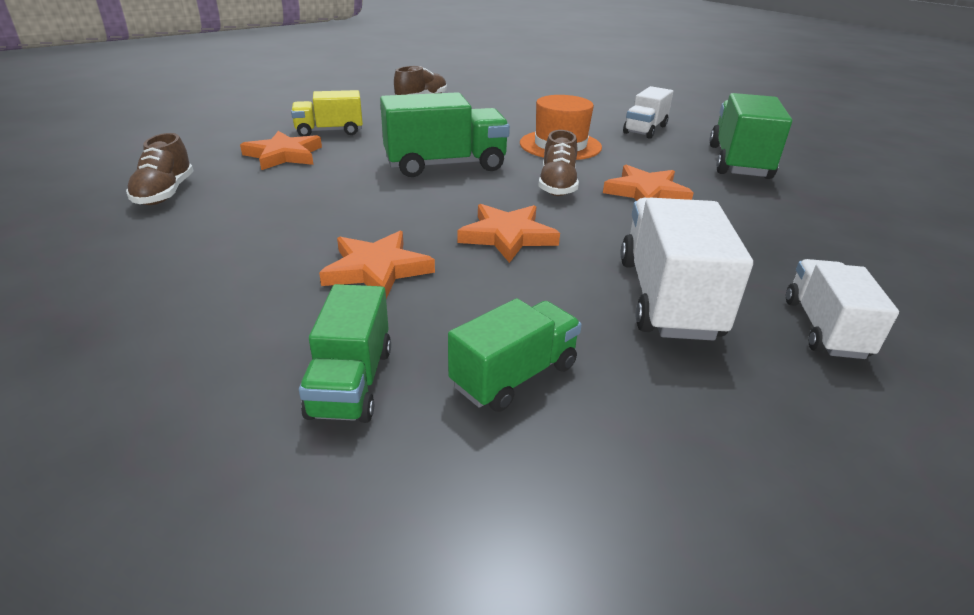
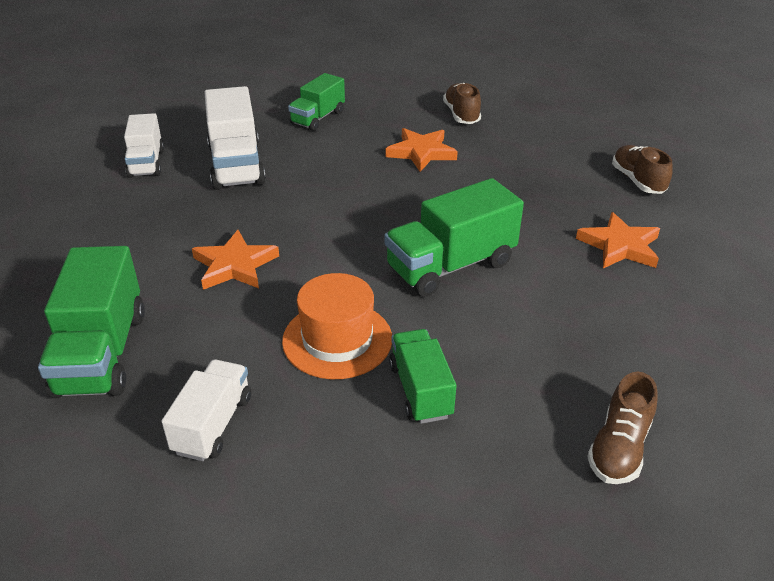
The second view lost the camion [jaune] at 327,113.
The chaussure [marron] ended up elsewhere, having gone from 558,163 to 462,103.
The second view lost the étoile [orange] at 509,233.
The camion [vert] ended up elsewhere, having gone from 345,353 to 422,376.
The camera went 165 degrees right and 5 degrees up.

— Directions for this task —
Verbatim copy with pictures excluded: write out the records above in full.

— Problem solution —
The second view lost the camion [jaune] at 327,113.
The chaussure [marron] ended up elsewhere, having gone from 558,163 to 462,103.
The second view lost the étoile [orange] at 509,233.
The camion [vert] ended up elsewhere, having gone from 345,353 to 422,376.
The camera went 165 degrees right and 5 degrees up.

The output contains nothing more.